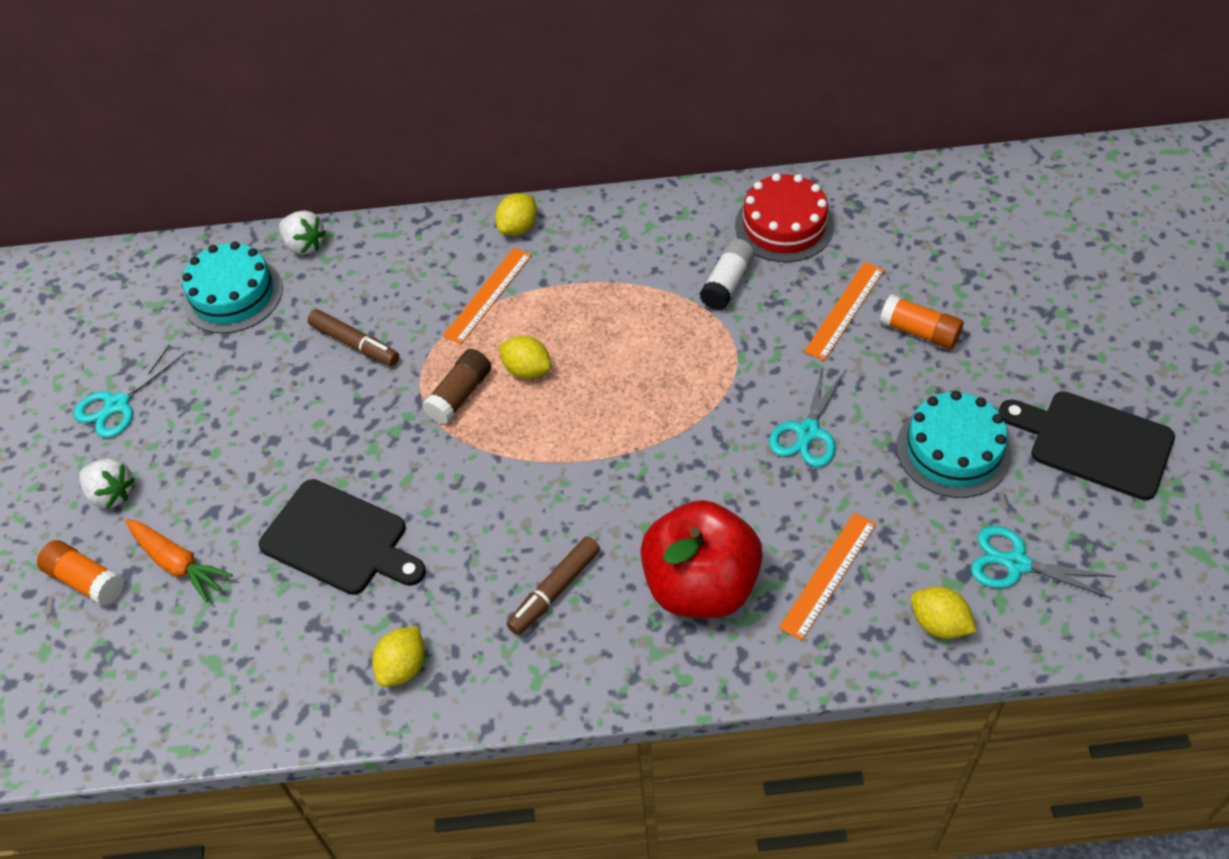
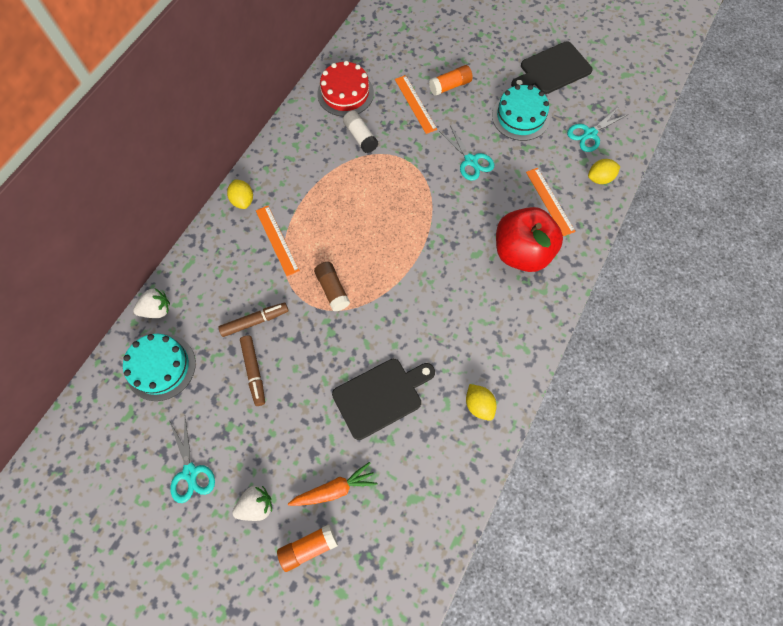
camera: 60 degrees left, 15 degrees up
(527, 370) = (342, 250): yellow lemon -> none
(554, 590) = (482, 313): brown marker -> brown marker (254, 371)

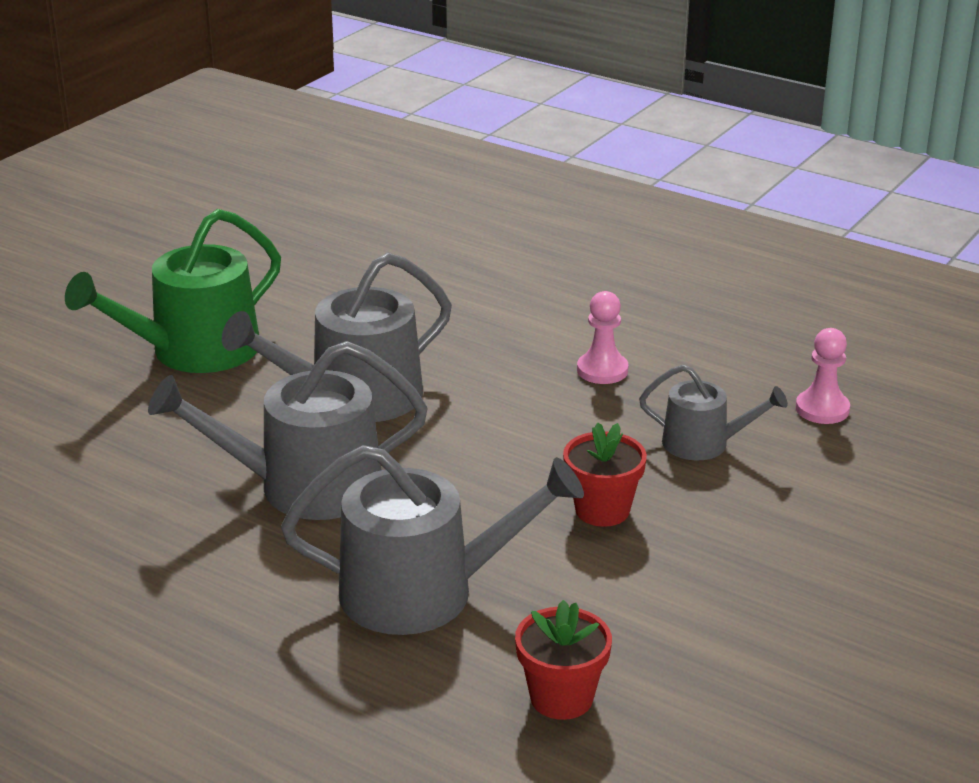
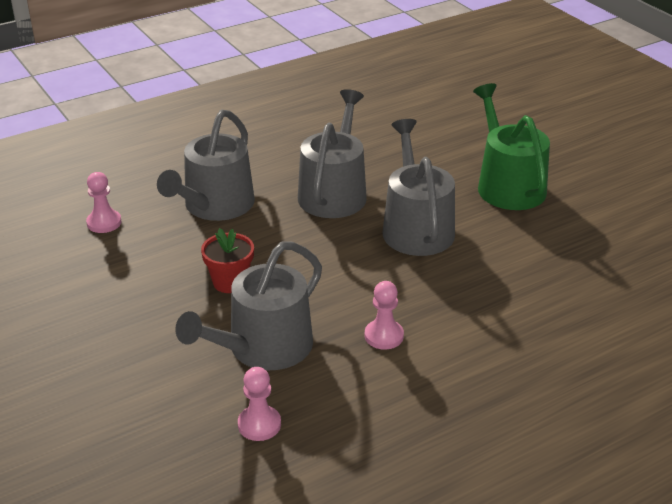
camera: 115 degrees right, 5 degrees up
(561, 698) = (104, 223): red flower pot -> pink pawn
(703, 443) = (263, 348): grey watering can -> grey watering can, size x1.78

####################

What you should do: Please find every line in the records that contains the word "degrees", and copy it out.

Finished exercise:
camera: 60 degrees left, 15 degrees up
camera: 115 degrees right, 5 degrees up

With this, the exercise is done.